Records for the exercise below:

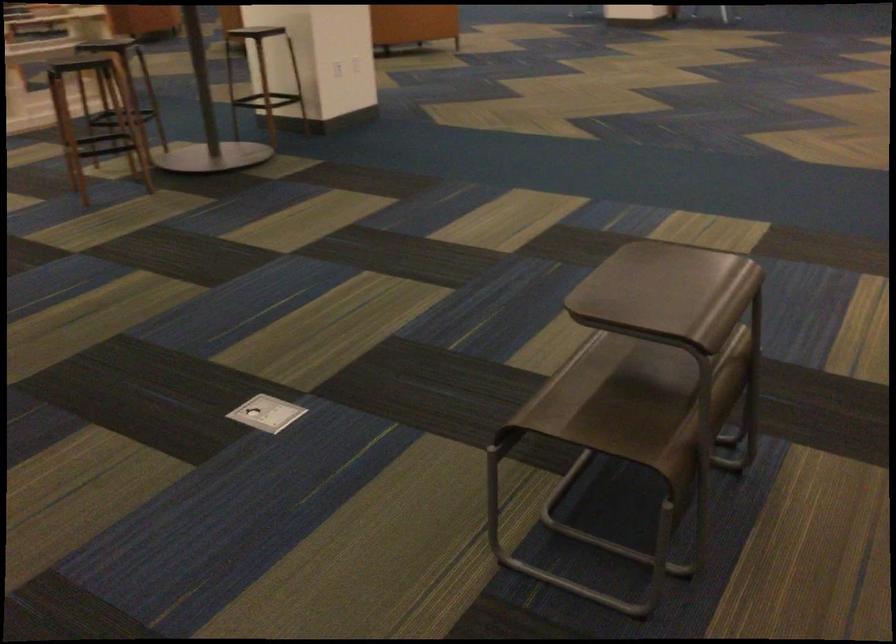
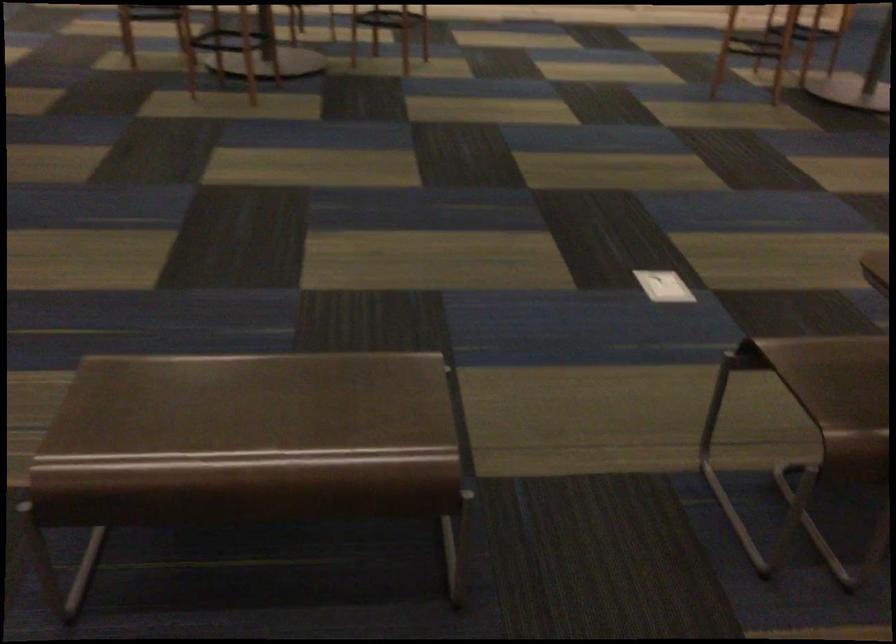
Question: How did the camera likely rotate?

Choices:
 (A) Left
 (B) Right
 (C) Up
 (D) Down

Answer: (A)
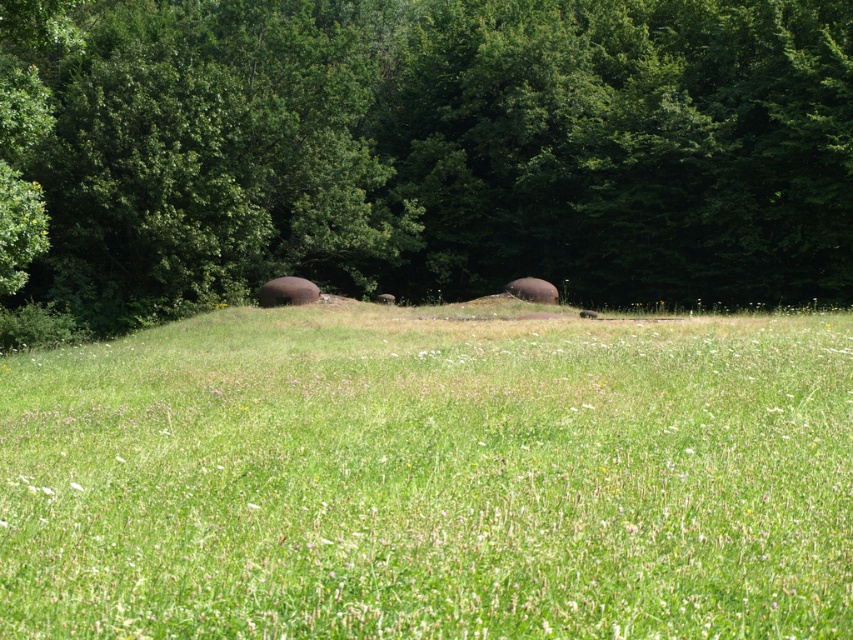
From the picture: Does green grassy field at center have a greater width compared to green leafy tree at upper center?

No, green grassy field at center is not wider than green leafy tree at upper center.

Can you confirm if green grassy field at center is positioned to the right of green leafy tree at upper center?

Yes, green grassy field at center is to the right of green leafy tree at upper center.

Who is more forward, (582, 532) or (618, 179)?

Positioned in front is point (582, 532).

Locate an element on the screen. The image size is (853, 640). green grassy field at center is located at coordinates (430, 477).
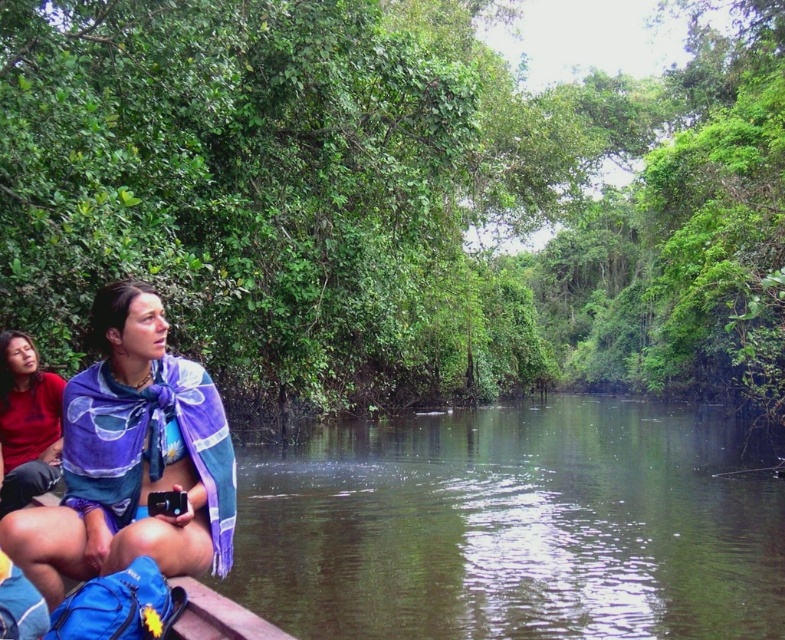
Who is positioned more to the right, green leafy jungle at upper center or matte red shirt at left?

From the viewer's perspective, green leafy jungle at upper center appears more on the right side.

Who is taller, green leafy jungle at upper center or matte red shirt at left?

With more height is green leafy jungle at upper center.

Locate an element on the screen. green leafy jungle at upper center is located at coordinates (393, 198).

Is point (173, 433) positioned in front of point (49, 387)?

Yes, point (173, 433) is in front of point (49, 387).

Does point (75, 433) come behind point (4, 428)?

No, (75, 433) is closer to viewer.

Who is more distant from viewer, [210,396] or [16,451]?

Positioned behind is point [16,451].

Identify the location of purple woven scarf at lower left. The height and width of the screenshot is (640, 785). (132, 458).

Is point (738, 522) farther from viewer compared to point (17, 420)?

Yes.

The height and width of the screenshot is (640, 785). What are the coordinates of `green murky water at center` in the screenshot? It's located at (515, 525).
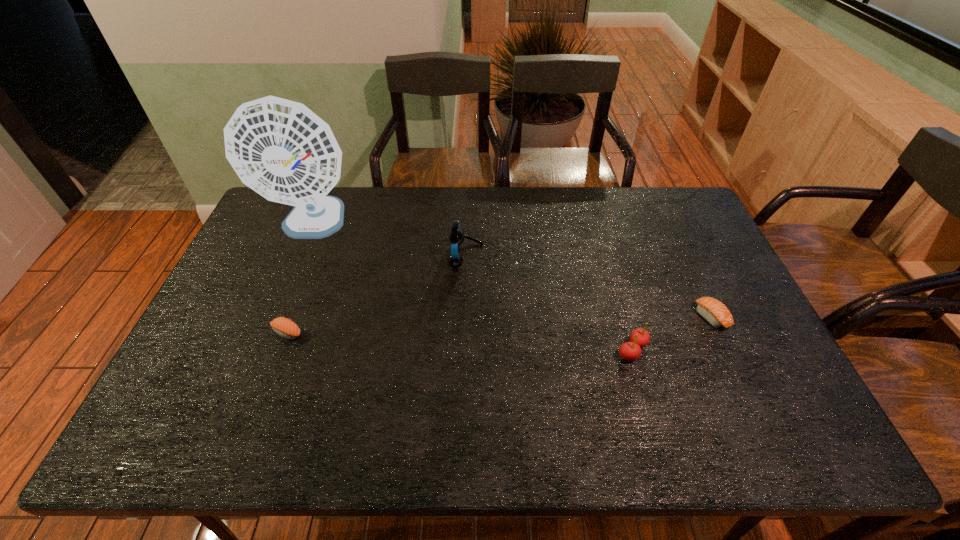
The height and width of the screenshot is (540, 960). Identify the location of vacant position in the image that satisfies the following two spatial constraints: 1. with the microphone attached to the side of the right sushi; 2. on the right side of the fourth shortest object. (465, 316).

Image resolution: width=960 pixels, height=540 pixels. What are the coordinates of `blank area in the image that satisfies the following two spatial constraints: 1. on the back side of the second object from right to left; 2. with the microphone attached to the side of the third object from left to right` in the screenshot? It's located at (605, 256).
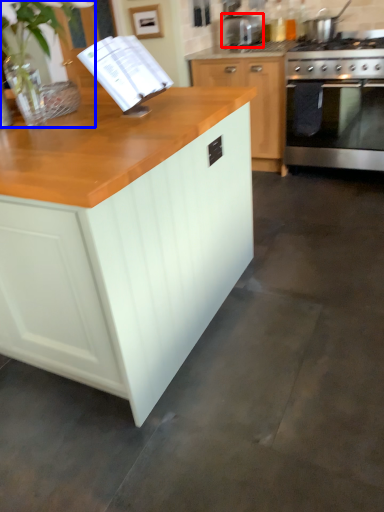
Question: Which point is closer to the camera, appliance (highlighted by a red box) or plant (highlighted by a blue box)?

Choices:
 (A) appliance
 (B) plant

Answer: (B)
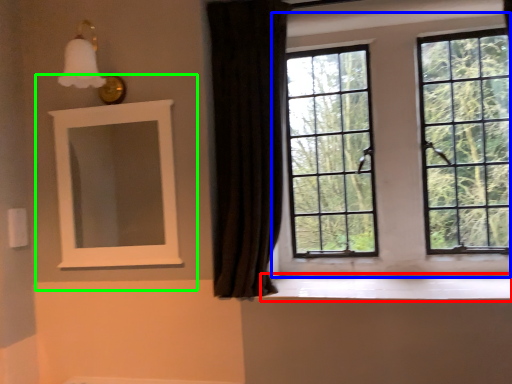
Question: Estimate the real-world distances between objects in this image. Which object is closer to window sill (highlighted by a red box), window (highlighted by a blue box) or medicine cabinet (highlighted by a green box)?

Choices:
 (A) window
 (B) medicine cabinet

Answer: (A)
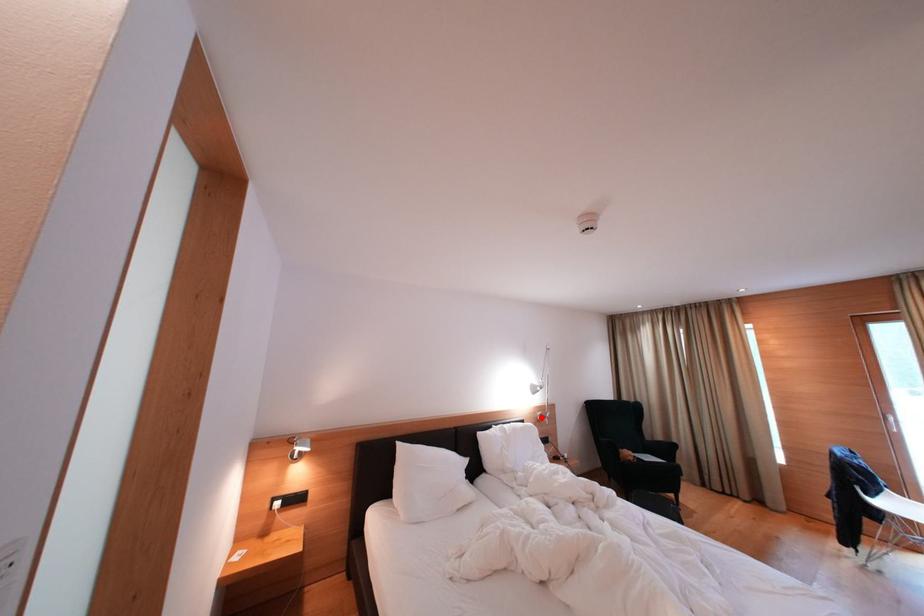
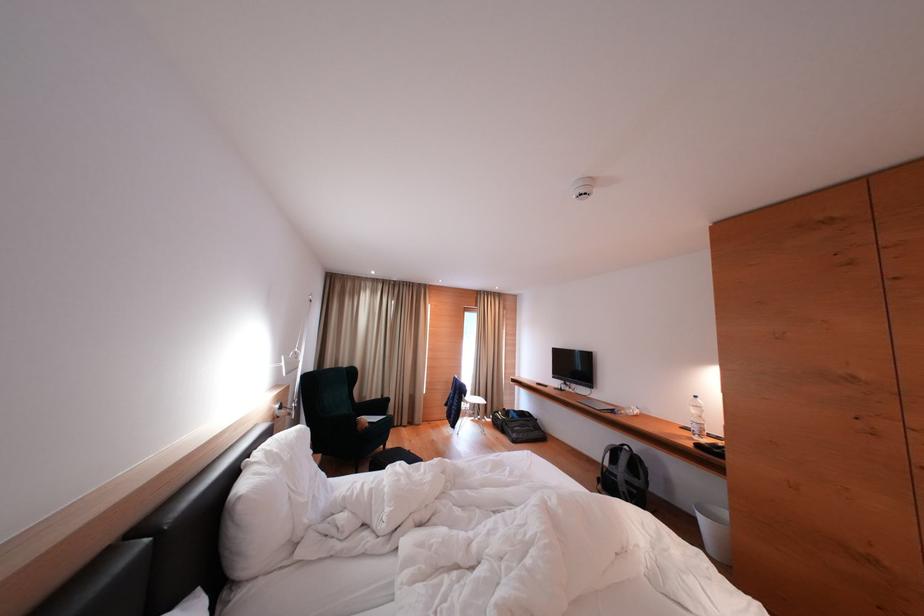
Question: A red point is marked in image1. In image2, is the corresponding 3D point closer to the camera or farther? Reply with the corresponding letter.

Choices:
 (A) The corresponding 3D point is closer.
 (B) The corresponding 3D point is farther.

Answer: (A)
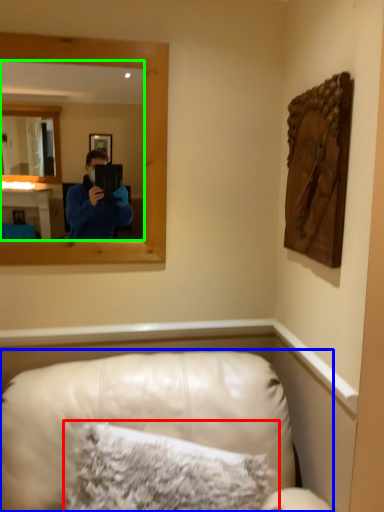
Question: Which object is the closest to the pillow (highlighted by a red box)? Choose among these: furniture (highlighted by a blue box) or mirror (highlighted by a green box).

Choices:
 (A) furniture
 (B) mirror

Answer: (A)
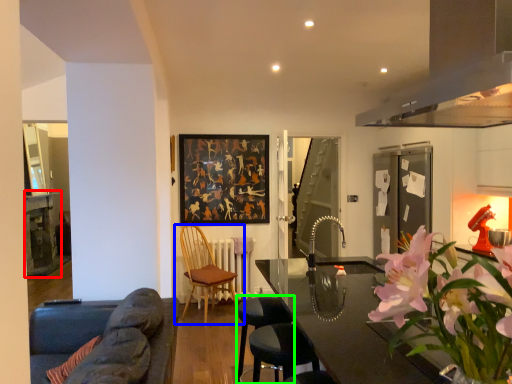
Question: Based on their relative distances, which object is nearer to table (highlighted by a red box)? Choose from chair (highlighted by a blue box) and bar stool (highlighted by a green box).

Choices:
 (A) chair
 (B) bar stool

Answer: (A)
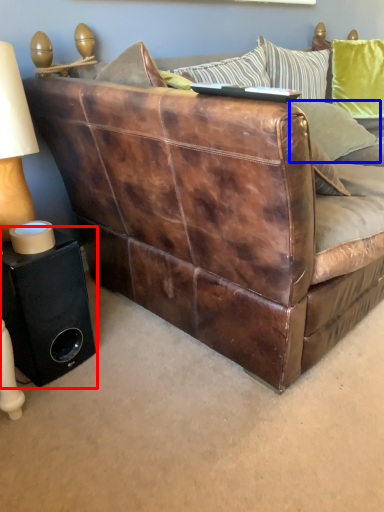
Question: Which point is closer to the camera, speaker (highlighted by a red box) or pillow (highlighted by a blue box)?

Choices:
 (A) speaker
 (B) pillow

Answer: (A)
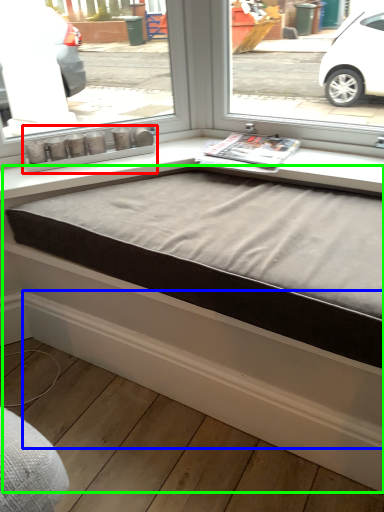
Question: Which object is the farthest from window box (highlighted by a red box)? Choose among these: curb (highlighted by a blue box) or bed frame (highlighted by a green box).

Choices:
 (A) curb
 (B) bed frame

Answer: (A)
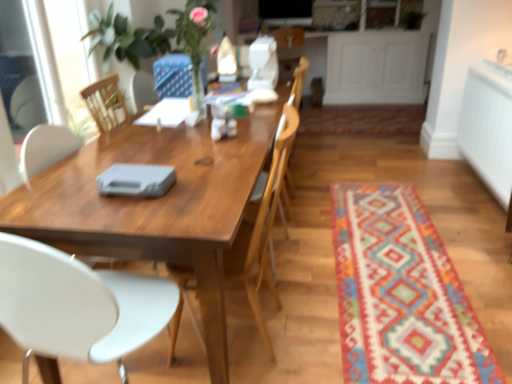
Question: Is blue fabric armchair at upper center, the 1th armchair viewed from the left, aimed at multicolored woven rug at center, which appears as the second mat when viewed from the front?

Choices:
 (A) no
 (B) yes

Answer: (A)

Question: From the image's perspective, is blue fabric armchair at upper center, which is counted as the second armchair, starting from the right, under multicolored woven rug at center, the first mat when ordered from top to bottom?

Choices:
 (A) no
 (B) yes

Answer: (B)

Question: Considering the relative sizes of blue fabric armchair at upper center, which is counted as the second armchair, starting from the right, and multicolored woven rug at center, which is the first mat in back-to-front order, in the image provided, is blue fabric armchair at upper center, which is counted as the second armchair, starting from the right, thinner than multicolored woven rug at center, which is the first mat in back-to-front order,?

Choices:
 (A) yes
 (B) no

Answer: (A)

Question: Considering the relative sizes of blue fabric armchair at upper center, the 1th armchair viewed from the left, and multicolored woven rug at center, which appears as the second mat when viewed from the front, in the image provided, is blue fabric armchair at upper center, the 1th armchair viewed from the left, shorter than multicolored woven rug at center, which appears as the second mat when viewed from the front,?

Choices:
 (A) yes
 (B) no

Answer: (B)

Question: From a real-world perspective, does blue fabric armchair at upper center, which is counted as the second armchair, starting from the right, sit lower than multicolored woven rug at center, which is the first mat in back-to-front order?

Choices:
 (A) yes
 (B) no

Answer: (B)

Question: Is wooden chair at center, which is the first chair in right-to-left order, taller or shorter than white plastic chair at left, marked as the first chair in a left-to-right arrangement?

Choices:
 (A) tall
 (B) short

Answer: (A)

Question: From the image's perspective, is wooden chair at center, which is the first chair in right-to-left order, above or below white plastic chair at left, marked as the second chair in a right-to-left arrangement?

Choices:
 (A) below
 (B) above

Answer: (B)

Question: Based on their sizes in the image, would you say wooden chair at center, which is the first chair in right-to-left order, is bigger or smaller than white plastic chair at left, marked as the second chair in a right-to-left arrangement?

Choices:
 (A) big
 (B) small

Answer: (B)

Question: Looking at their shapes, would you say wooden chair at center, which is the first chair in right-to-left order, is wider or thinner than white plastic chair at left, marked as the first chair in a left-to-right arrangement?

Choices:
 (A) thin
 (B) wide

Answer: (B)

Question: Based on their sizes in the image, would you say multicolored woven rug at center, which appears as the second mat when ordered from the bottom, is bigger or smaller than blue fabric armchair at upper center, which is counted as the second armchair, starting from the right?

Choices:
 (A) small
 (B) big

Answer: (B)

Question: Choose the correct answer: Is multicolored woven rug at center, which appears as the second mat when ordered from the bottom, inside blue fabric armchair at upper center, which is counted as the second armchair, starting from the right, or outside it?

Choices:
 (A) outside
 (B) inside

Answer: (A)

Question: Looking at their shapes, would you say multicolored woven rug at center, which is the first mat in back-to-front order, is wider or thinner than blue fabric armchair at upper center, the 1th armchair viewed from the left?

Choices:
 (A) wide
 (B) thin

Answer: (A)

Question: From their relative heights in the image, would you say multicolored woven rug at center, which appears as the second mat when viewed from the front, is taller or shorter than blue fabric armchair at upper center, the 1th armchair viewed from the left?

Choices:
 (A) short
 (B) tall

Answer: (A)

Question: Is point (395, 228) positioned closer to the camera than point (483, 117)?

Choices:
 (A) closer
 (B) farther

Answer: (A)

Question: Would you say multicolored woven mat at lower right, the first mat positioned from the bottom, is inside or outside white textured radiator at right?

Choices:
 (A) inside
 (B) outside

Answer: (B)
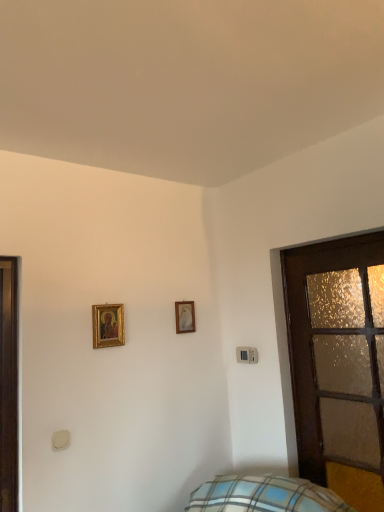
Question: Considering their positions, is gold-framed picture at upper center, the 1th picture frame in the right-to-left sequence, located in front of or behind gold-framed picture at upper left, the 2th picture frame positioned from the right?

Choices:
 (A) behind
 (B) front

Answer: (A)

Question: Considering the positions of gold-framed picture at upper center, the 1th picture frame in the right-to-left sequence, and gold-framed picture at upper left, the first picture frame when ordered from front to back, in the image, is gold-framed picture at upper center, the 1th picture frame in the right-to-left sequence, bigger or smaller than gold-framed picture at upper left, the first picture frame when ordered from front to back,?

Choices:
 (A) small
 (B) big

Answer: (A)

Question: Estimate the real-world distances between objects in this image. Which object is farther from the gold-framed picture at upper left, the first picture frame when ordered from front to back?

Choices:
 (A) gold-framed picture at upper center, which is counted as the first picture frame, starting from the back
 (B) wooden frosted glass door at right

Answer: (B)

Question: Which of these objects is positioned farthest from the gold-framed picture at upper left, which is the 1th picture frame from left to right?

Choices:
 (A) wooden frosted glass door at right
 (B) gold-framed picture at upper center, the 2th picture frame viewed from the front

Answer: (A)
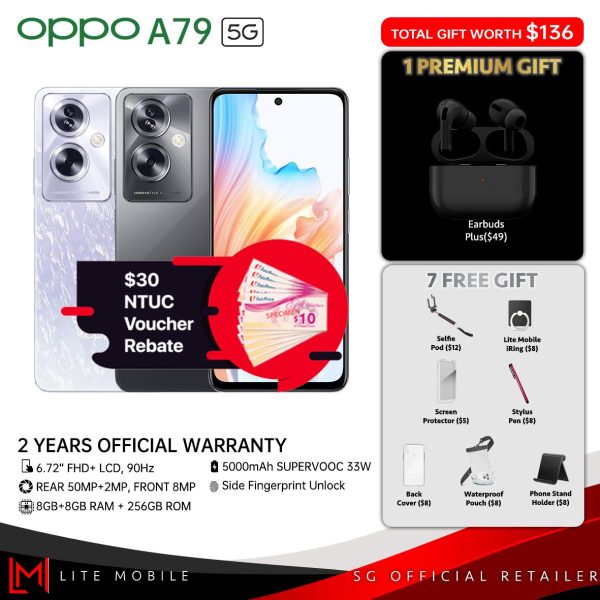
Find the location of a particular element. The height and width of the screenshot is (600, 600). image of a pair of wireless black headphones is located at coordinates (464, 145).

End of Records for the exercise.

▶ **Instructions to follow**
Give again the part of the material that opens with the line containing "No, (75, 433) is closer to viewer." and closes with the line containing "Question: Which point is closer to the camera, appliance", replacing "purple woven scarf" with "purple knitted scarf" and keeping everything else unchanged. Leave out the pictures.

▶ **Reply**
No, (75, 433) is closer to viewer.

Who is more distant from viewer, [210,396] or [16,451]?

Positioned behind is point [16,451].

Identify the location of purple knitted scarf at lower left. The height and width of the screenshot is (640, 785). (132, 458).

Is point (738, 522) farther from viewer compared to point (17, 420)?

Yes.

The height and width of the screenshot is (640, 785). What are the coordinates of `green murky water at center` in the screenshot? It's located at (515, 525).
The height and width of the screenshot is (540, 960). Identify the location of vacant position in the image that satisfies the following two spatial constraints: 1. with the microphone attached to the side of the right sushi; 2. on the right side of the fourth shortest object. (465, 316).

Image resolution: width=960 pixels, height=540 pixels. What are the coordinates of `blank area in the image that satisfies the following two spatial constraints: 1. on the back side of the second object from right to left; 2. with the microphone attached to the side of the third object from left to right` in the screenshot? It's located at (605, 256).
Question: Which point is closer to the camera, appliance (highlighted by a red box) or plant (highlighted by a blue box)?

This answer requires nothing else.